[Work item]
Give back exactly the lines that start at the one containing "cyan rectangle: (76, 93) -> (96, 156), moved" and run to the end of the material, leaving out the pictures.

[Supplied entries]
-=-=-=-=-

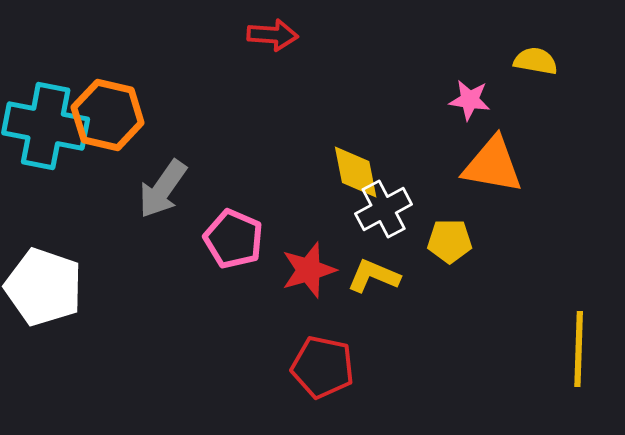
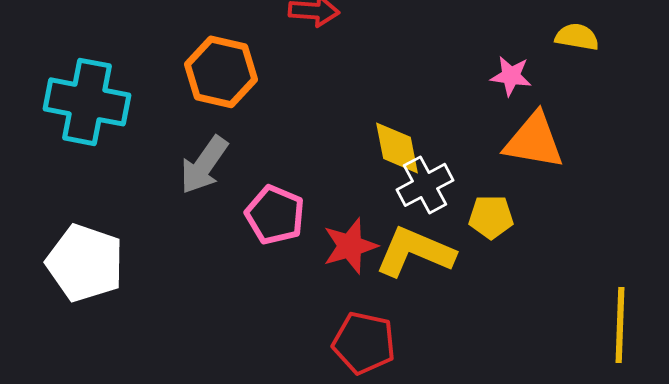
orange hexagon: (108, 115) -> (221, 72), moved
yellow L-shape: (374, 276) -> (415, 252), size x1.5

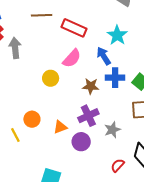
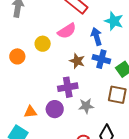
cyan star: (117, 35) -> (114, 21), turned -30
orange circle: (32, 119) -> (17, 56), moved
orange triangle: (60, 127) -> (30, 112), moved

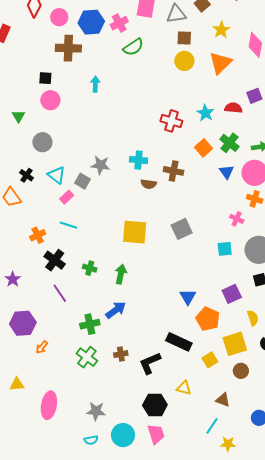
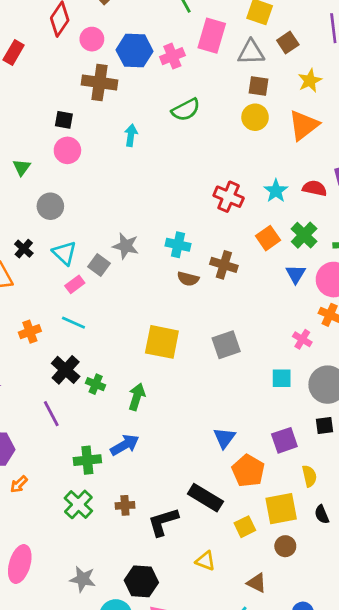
green semicircle: (133, 47) -> (186, 110), moved
black cross: (55, 260) -> (66, 370), moved
black hexagon: (155, 405) -> (141, 581), moved

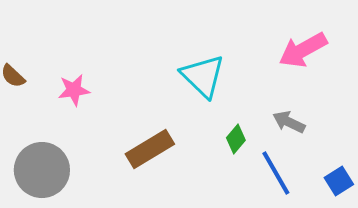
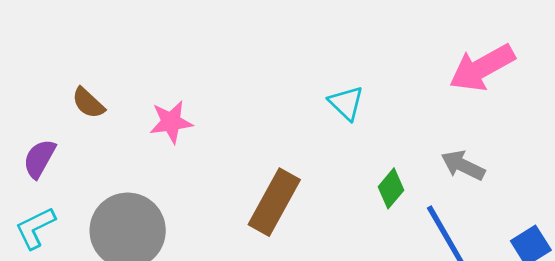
cyan triangle: (203, 76) -> (346, 103), size x0.6
brown rectangle: (150, 149) -> (274, 202), turned -30

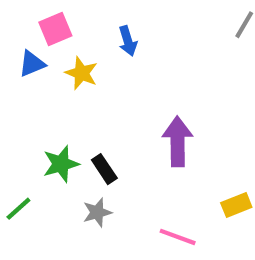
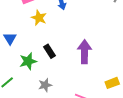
blue triangle: (32, 64) -> (10, 38), moved, turned -40
black rectangle: (104, 169) -> (49, 51), moved

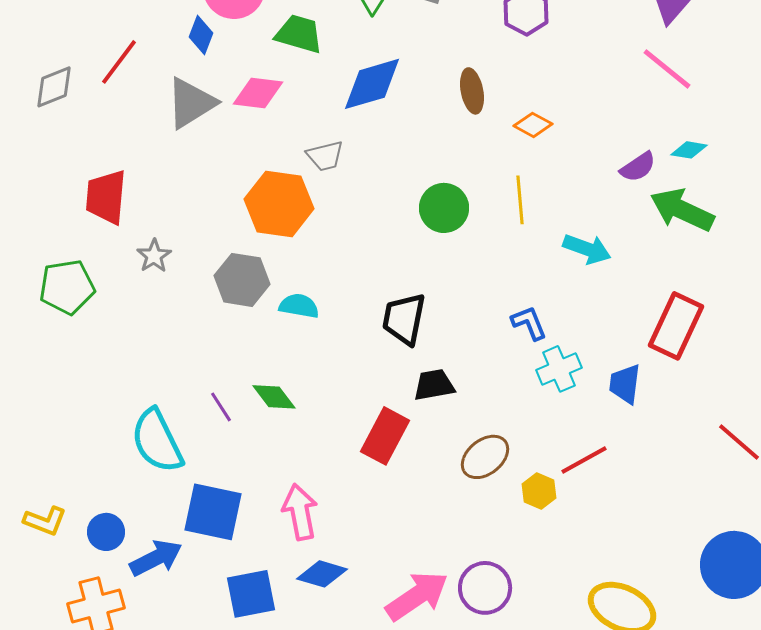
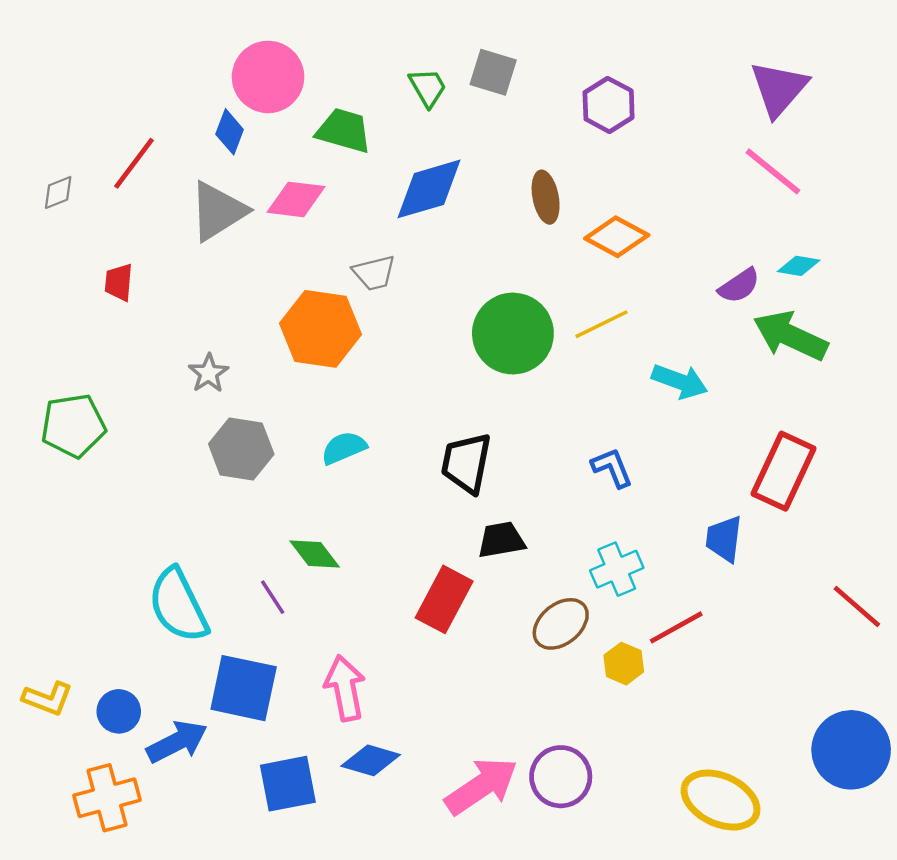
gray diamond: (54, 87) -> (58, 192), size x0.7
orange diamond: (533, 125) -> (617, 237), size x1.4
red trapezoid: (106, 197) -> (119, 282), moved, size x0.6
yellow line: (520, 200) -> (602, 324), turned 69
green circle: (444, 208) -> (513, 334), size x1.4
gray star: (154, 256) -> (209, 373), moved
gray hexagon: (242, 280) -> (241, 449), moved
cyan semicircle: (299, 306) -> (344, 448), turned -33
cyan cross: (559, 369) -> (617, 569), moved
purple line: (221, 407) -> (273, 597), moved

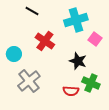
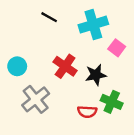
black line: (32, 11) -> (49, 17), moved
red cross: (45, 41) -> (65, 66), moved
black star: (78, 61) -> (96, 75), turned -30

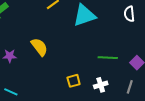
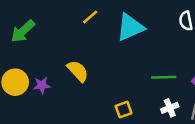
white cross: (101, 85) -> (170, 108), moved

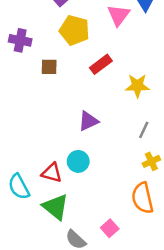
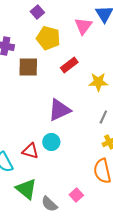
brown square: (49, 67) -> (28, 67), size x1.5
purple triangle: (88, 121) -> (59, 110), size x1.4
green triangle: (55, 207) -> (26, 189), moved

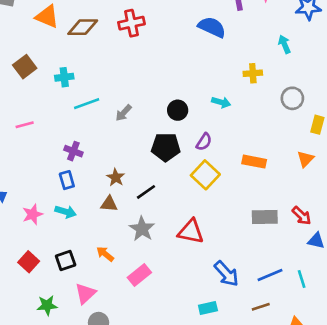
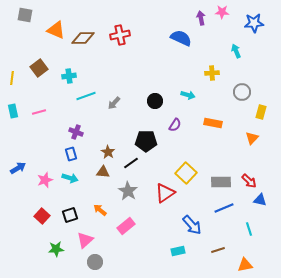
black pentagon: (166, 147) -> (146, 141), moved
orange rectangle: (254, 162) -> (213, 123), moved
yellow square: (205, 175) -> (186, 173), moved
red triangle: (191, 231) -> (165, 193), turned -45
blue line: (270, 275) -> (224, 208), moved

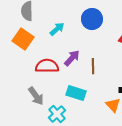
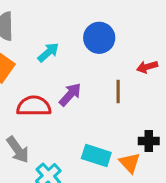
brown line: (93, 66) -> (118, 92), moved
cyan rectangle: (76, 93) -> (96, 156), moved

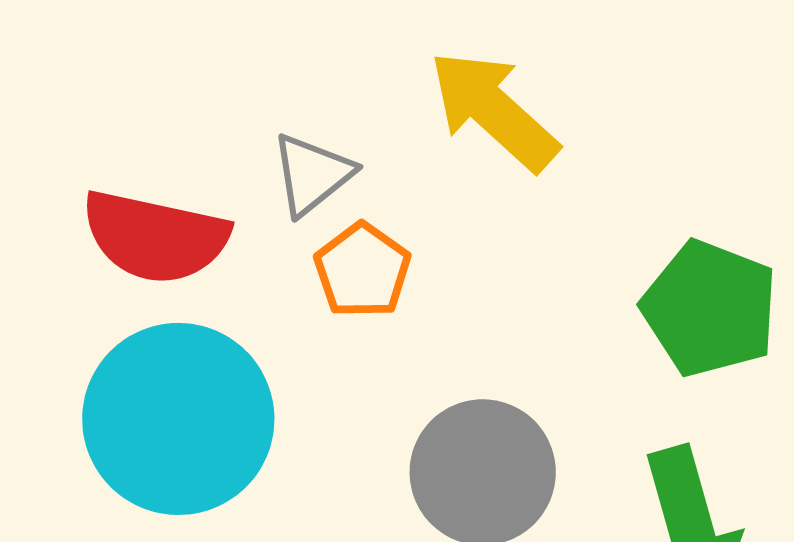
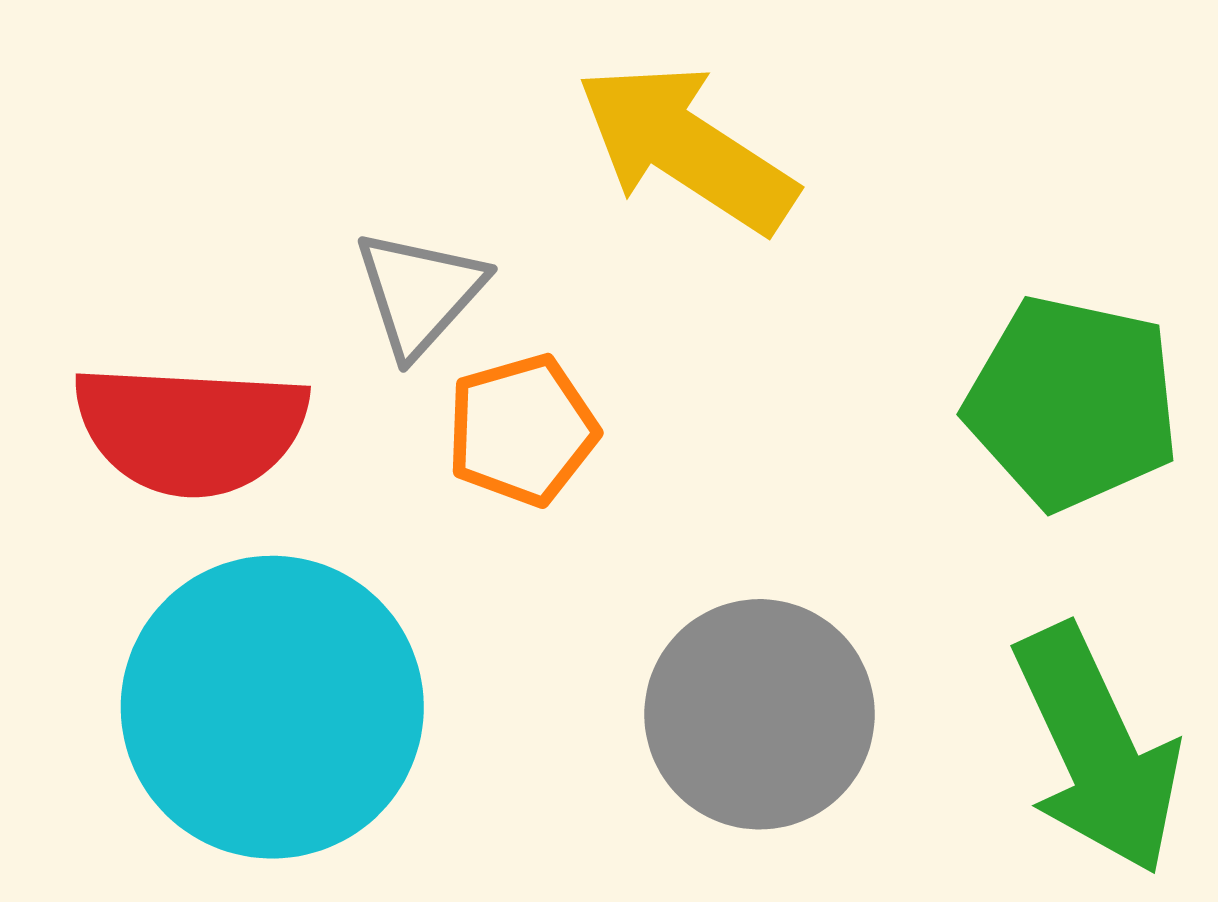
orange pentagon: (362, 270) -> (522, 430), turned 30

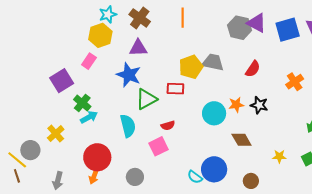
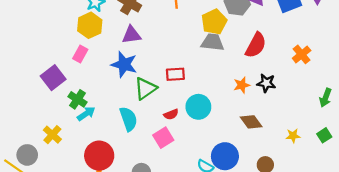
yellow pentagon: (191, 67) -> (214, 22), moved
red semicircle: (253, 69) -> (256, 45), size x1.4
cyan circle: (214, 113) -> (198, 107), moved

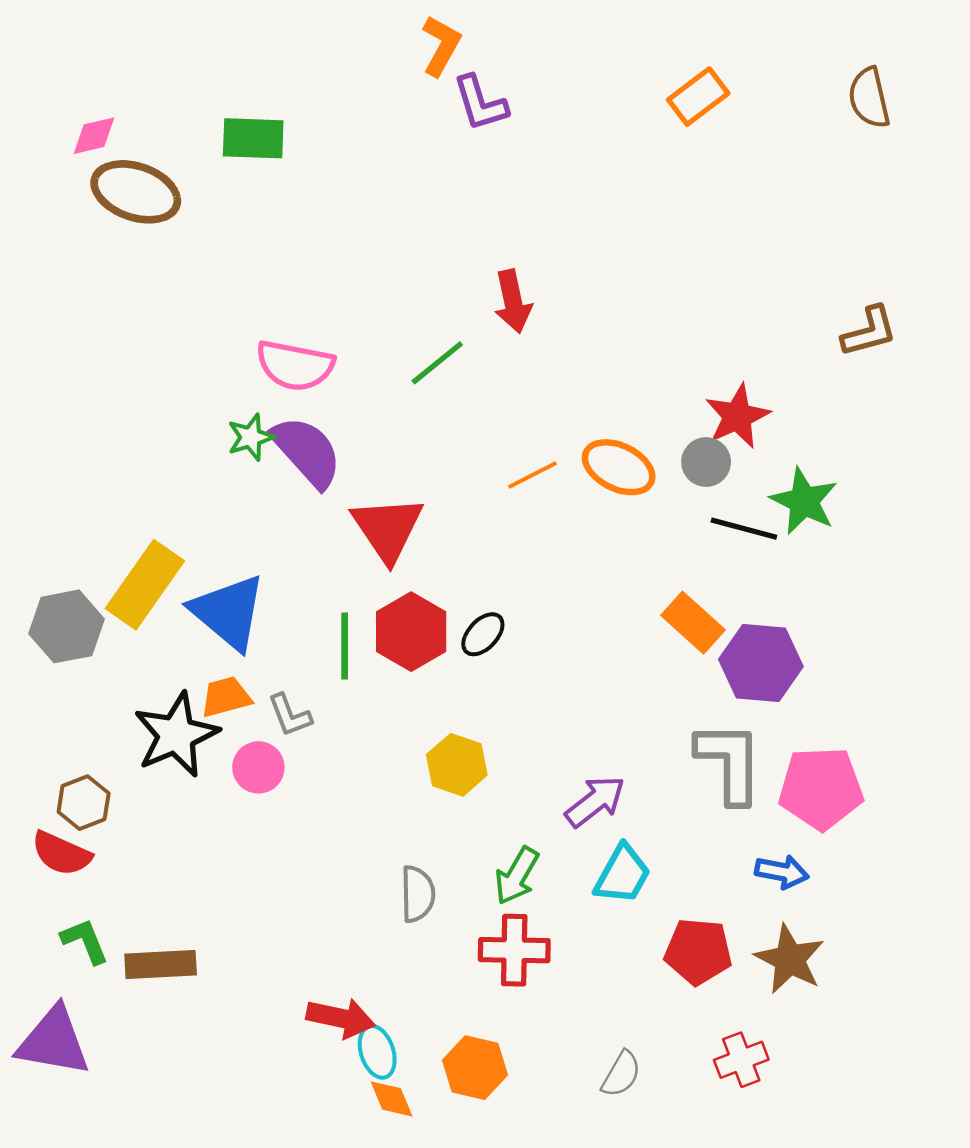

-=-=-=-=-

[Exercise answer]
cyan rectangle: (76, 93) -> (96, 156), moved

orange pentagon: (362, 270) -> (522, 430), turned 30

yellow pentagon: (191, 67) -> (214, 22), moved
red semicircle: (253, 69) -> (256, 45), size x1.4
cyan circle: (214, 113) -> (198, 107), moved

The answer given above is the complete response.